(Rows excerpted from a collection)
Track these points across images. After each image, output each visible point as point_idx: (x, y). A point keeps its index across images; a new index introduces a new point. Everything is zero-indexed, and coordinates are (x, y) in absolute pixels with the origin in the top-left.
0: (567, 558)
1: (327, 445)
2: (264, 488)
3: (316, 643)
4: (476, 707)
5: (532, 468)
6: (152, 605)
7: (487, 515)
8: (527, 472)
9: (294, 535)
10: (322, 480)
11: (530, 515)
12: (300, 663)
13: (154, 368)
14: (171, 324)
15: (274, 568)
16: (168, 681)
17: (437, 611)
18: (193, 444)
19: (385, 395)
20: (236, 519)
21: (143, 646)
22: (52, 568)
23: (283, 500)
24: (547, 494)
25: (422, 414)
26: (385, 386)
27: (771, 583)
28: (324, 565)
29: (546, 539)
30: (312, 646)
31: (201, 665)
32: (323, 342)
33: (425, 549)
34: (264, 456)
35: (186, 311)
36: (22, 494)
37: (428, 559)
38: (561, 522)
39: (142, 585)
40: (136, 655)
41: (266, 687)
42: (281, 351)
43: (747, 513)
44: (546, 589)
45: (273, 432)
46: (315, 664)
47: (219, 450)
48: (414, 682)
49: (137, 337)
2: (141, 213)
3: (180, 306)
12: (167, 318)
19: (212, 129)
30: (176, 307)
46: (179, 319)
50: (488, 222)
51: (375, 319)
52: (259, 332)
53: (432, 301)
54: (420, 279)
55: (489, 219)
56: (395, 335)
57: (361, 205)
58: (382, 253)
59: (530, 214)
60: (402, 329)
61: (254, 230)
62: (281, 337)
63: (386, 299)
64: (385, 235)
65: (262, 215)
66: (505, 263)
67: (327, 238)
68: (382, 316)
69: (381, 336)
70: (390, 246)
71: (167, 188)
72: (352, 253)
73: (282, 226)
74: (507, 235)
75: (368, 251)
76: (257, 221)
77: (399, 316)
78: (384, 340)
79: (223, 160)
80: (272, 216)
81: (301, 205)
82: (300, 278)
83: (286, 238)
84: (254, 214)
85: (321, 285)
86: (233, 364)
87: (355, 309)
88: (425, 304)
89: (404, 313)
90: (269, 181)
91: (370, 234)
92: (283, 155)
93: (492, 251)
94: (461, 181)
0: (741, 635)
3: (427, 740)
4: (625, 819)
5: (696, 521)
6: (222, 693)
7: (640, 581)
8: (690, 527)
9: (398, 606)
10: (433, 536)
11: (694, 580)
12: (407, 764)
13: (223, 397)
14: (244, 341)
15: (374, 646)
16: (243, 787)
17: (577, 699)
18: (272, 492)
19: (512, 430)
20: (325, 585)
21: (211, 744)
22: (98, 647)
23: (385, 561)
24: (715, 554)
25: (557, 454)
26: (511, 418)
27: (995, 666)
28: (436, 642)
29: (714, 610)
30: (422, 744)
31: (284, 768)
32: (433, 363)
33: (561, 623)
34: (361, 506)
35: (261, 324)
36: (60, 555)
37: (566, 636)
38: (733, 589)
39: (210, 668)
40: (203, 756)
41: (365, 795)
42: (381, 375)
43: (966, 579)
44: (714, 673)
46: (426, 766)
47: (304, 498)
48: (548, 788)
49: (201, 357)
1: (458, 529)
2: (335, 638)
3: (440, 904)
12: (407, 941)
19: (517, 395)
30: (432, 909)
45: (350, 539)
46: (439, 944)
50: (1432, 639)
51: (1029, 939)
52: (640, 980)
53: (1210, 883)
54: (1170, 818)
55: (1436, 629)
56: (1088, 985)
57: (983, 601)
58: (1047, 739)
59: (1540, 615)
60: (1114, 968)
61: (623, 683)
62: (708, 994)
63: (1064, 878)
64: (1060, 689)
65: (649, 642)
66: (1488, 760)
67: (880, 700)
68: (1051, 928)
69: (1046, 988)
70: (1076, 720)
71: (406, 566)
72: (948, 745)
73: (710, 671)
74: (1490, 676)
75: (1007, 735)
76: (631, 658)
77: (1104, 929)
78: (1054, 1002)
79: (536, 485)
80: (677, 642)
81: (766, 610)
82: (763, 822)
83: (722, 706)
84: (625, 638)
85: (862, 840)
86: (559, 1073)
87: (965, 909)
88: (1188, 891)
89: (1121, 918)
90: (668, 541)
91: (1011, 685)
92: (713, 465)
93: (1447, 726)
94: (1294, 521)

__Exercise__: Can you set out every row above as a numbered list, with any blank lines dropped?

__Output for this exercise__:
1. Track these points across images. After each image, output each visible point as point_idx: (x, y). A point keeps its index across images; a new index introduces a new point. Everything is zero-indexed, and coordinates are (x, y) in absolute pixels with the origin in the top-left.
2. 0: (567, 558)
3. 1: (327, 445)
4. 2: (264, 488)
5. 3: (316, 643)
6. 4: (476, 707)
7. 5: (532, 468)
8. 6: (152, 605)
9. 7: (487, 515)
10. 8: (527, 472)
11. 9: (294, 535)
12. 10: (322, 480)
13. 11: (530, 515)
14. 12: (300, 663)
15. 13: (154, 368)
16. 14: (171, 324)
17. 15: (274, 568)
18. 16: (168, 681)
19. 17: (437, 611)
20. 18: (193, 444)
21. 19: (385, 395)
22. 20: (236, 519)
23. 21: (143, 646)
24. 22: (52, 568)
25. 23: (283, 500)
26. 24: (547, 494)
27. 25: (422, 414)
28. 26: (385, 386)
29. 27: (771, 583)
30. 28: (324, 565)
31. 29: (546, 539)
32. 30: (312, 646)
33. 31: (201, 665)
34. 32: (323, 342)
35. 33: (425, 549)
36. 34: (264, 456)
37. 35: (186, 311)
38. 36: (22, 494)
39. 37: (428, 559)
40. 38: (561, 522)
41. 39: (142, 585)
42. 40: (136, 655)
43. 41: (266, 687)
44. 42: (281, 351)
45. 43: (747, 513)
46. 44: (546, 589)
47. 45: (273, 432)
48. 46: (315, 664)
49. 47: (219, 450)
50. 48: (414, 682)
51. 49: (137, 337)
52. 2: (141, 213)
53. 3: (180, 306)
54. 12: (167, 318)
55. 19: (212, 129)
56. 30: (176, 307)
57. 46: (179, 319)
58. 50: (488, 222)
59. 51: (375, 319)
60. 52: (259, 332)
61. 53: (432, 301)
62. 54: (420, 279)
63. 55: (489, 219)
64. 56: (395, 335)
65. 57: (361, 205)
66. 58: (382, 253)
67. 59: (530, 214)
68. 60: (402, 329)
69. 61: (254, 230)
70. 62: (281, 337)
71. 63: (386, 299)
72. 64: (385, 235)
73. 65: (262, 215)
74. 66: (505, 263)
75. 67: (327, 238)
76. 68: (382, 316)
77. 69: (381, 336)
78. 70: (390, 246)
79. 71: (167, 188)
80. 72: (352, 253)
81. 73: (282, 226)
82. 74: (507, 235)
83. 75: (368, 251)
84. 76: (257, 221)
85. 77: (399, 316)
86. 78: (384, 340)
87. 79: (223, 160)
88. 80: (272, 216)
89. 81: (301, 205)
90. 82: (300, 278)
91. 83: (286, 238)
92. 84: (254, 214)
93. 85: (321, 285)
94. 86: (233, 364)
95. 87: (355, 309)
96. 88: (425, 304)
97. 89: (404, 313)
98. 90: (269, 181)
99. 91: (370, 234)
100. 92: (283, 155)
101. 93: (492, 251)
102. 94: (461, 181)
103. 0: (741, 635)
104. 3: (427, 740)
105. 4: (625, 819)
106. 5: (696, 521)
107. 6: (222, 693)
108. 7: (640, 581)
109. 8: (690, 527)
110. 9: (398, 606)
111. 10: (433, 536)
112. 11: (694, 580)
113. 12: (407, 764)
114. 13: (223, 397)
115. 14: (244, 341)
116. 15: (374, 646)
117. 16: (243, 787)
118. 17: (577, 699)
119. 18: (272, 492)
120. 19: (512, 430)
121. 20: (325, 585)
122. 21: (211, 744)
123. 22: (98, 647)
124. 23: (385, 561)
125. 24: (715, 554)
126. 25: (557, 454)
127. 26: (511, 418)
128. 27: (995, 666)
129. 28: (436, 642)
130. 29: (714, 610)
131. 30: (422, 744)
132. 31: (284, 768)
133. 32: (433, 363)
134. 33: (561, 623)
135. 34: (361, 506)
136. 35: (261, 324)
137. 36: (60, 555)
138. 37: (566, 636)
139. 38: (733, 589)
140. 39: (210, 668)
141. 40: (203, 756)
142. 41: (365, 795)
143. 42: (381, 375)
144. 43: (966, 579)
145. 44: (714, 673)
146. 46: (426, 766)
147. 47: (304, 498)
148. 48: (548, 788)
149. 49: (201, 357)
150. 1: (458, 529)
151. 2: (335, 638)
152. 3: (440, 904)
153. 12: (407, 941)
154. 19: (517, 395)
155. 30: (432, 909)
156. 45: (350, 539)
157. 46: (439, 944)
158. 50: (1432, 639)
159. 51: (1029, 939)
160. 52: (640, 980)
161. 53: (1210, 883)
162. 54: (1170, 818)
163. 55: (1436, 629)
164. 56: (1088, 985)
165. 57: (983, 601)
166. 58: (1047, 739)
167. 59: (1540, 615)
168. 60: (1114, 968)
169. 61: (623, 683)
170. 62: (708, 994)
171. 63: (1064, 878)
172. 64: (1060, 689)
173. 65: (649, 642)
174. 66: (1488, 760)
175. 67: (880, 700)
176. 68: (1051, 928)
177. 69: (1046, 988)
178. 70: (1076, 720)
179. 71: (406, 566)
180. 72: (948, 745)
181. 73: (710, 671)
182. 74: (1490, 676)
183. 75: (1007, 735)
184. 76: (631, 658)
185. 77: (1104, 929)
186. 78: (1054, 1002)
187. 79: (536, 485)
188. 80: (677, 642)
189. 81: (766, 610)
190. 82: (763, 822)
191. 83: (722, 706)
192. 84: (625, 638)
193. 85: (862, 840)
194. 86: (559, 1073)
195. 87: (965, 909)
196. 88: (1188, 891)
197. 89: (1121, 918)
198. 90: (668, 541)
199. 91: (1011, 685)
200. 92: (713, 465)
201. 93: (1447, 726)
202. 94: (1294, 521)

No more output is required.